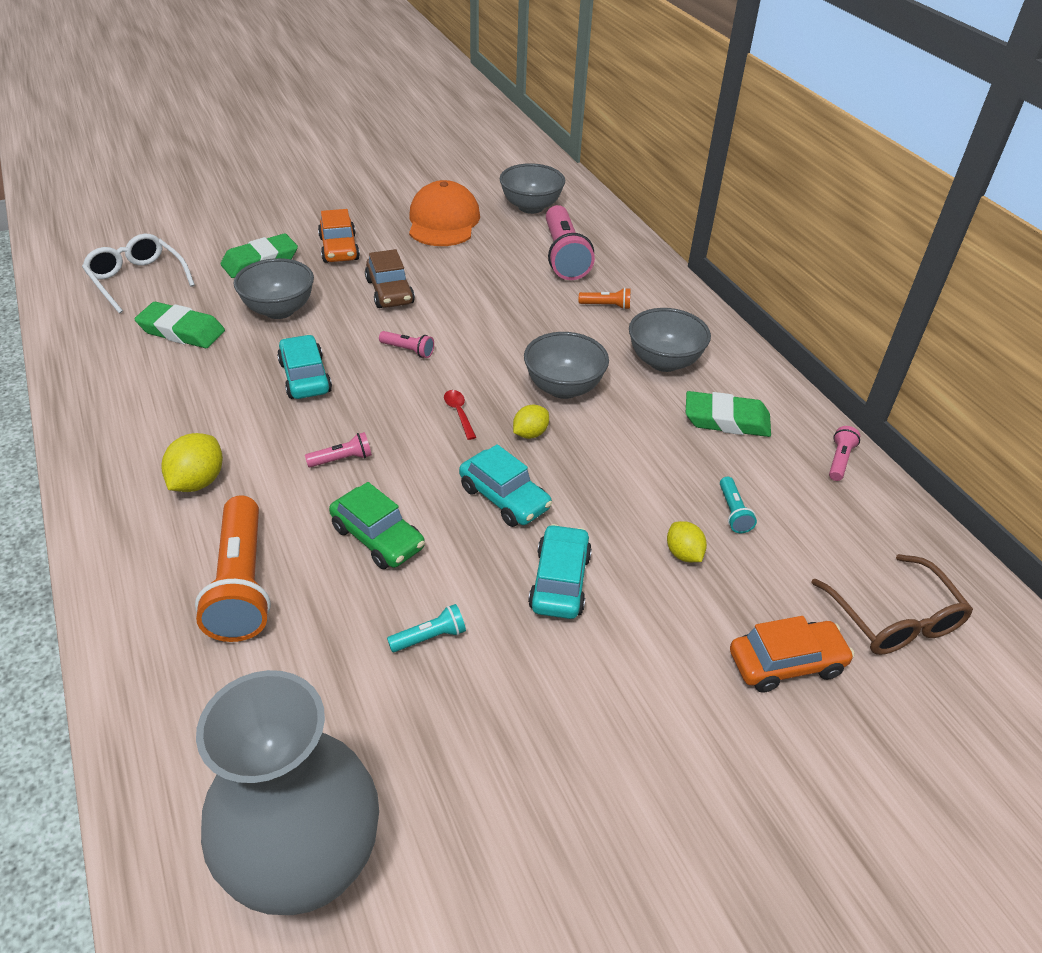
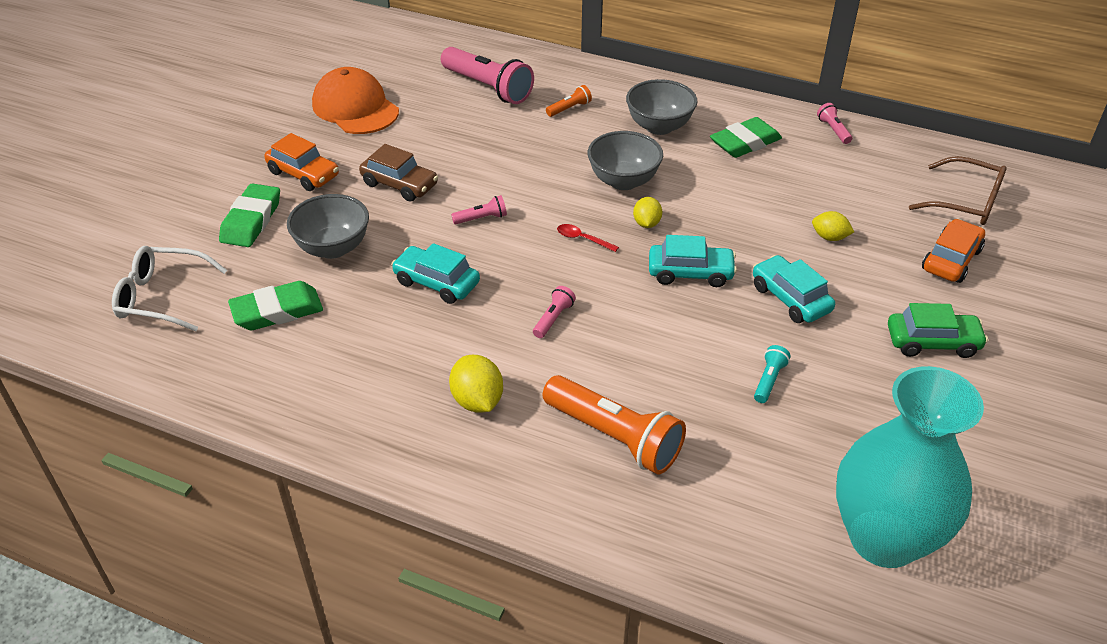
camera: 40 degrees left, 0 degrees up
(306, 865) = (884, 538): grey vase -> turquoise vase
(378, 537) = (653, 349): green car -> green car (932, 342)
(531, 207) = (407, 61): grey bowl -> none
(733, 512) = (822, 196): turquoise flashlight -> none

━━━━━━━━━━━━━━━━━━━━━━━━━━━━━━

▶ Exercise instructions: Every entry, exactly as written: transcribe it, passing over any pictures.

▶ Answer area:
camera: 40 degrees left, 0 degrees up
(306, 865) = (884, 538): grey vase -> turquoise vase
(378, 537) = (653, 349): green car -> green car (932, 342)
(531, 207) = (407, 61): grey bowl -> none
(733, 512) = (822, 196): turquoise flashlight -> none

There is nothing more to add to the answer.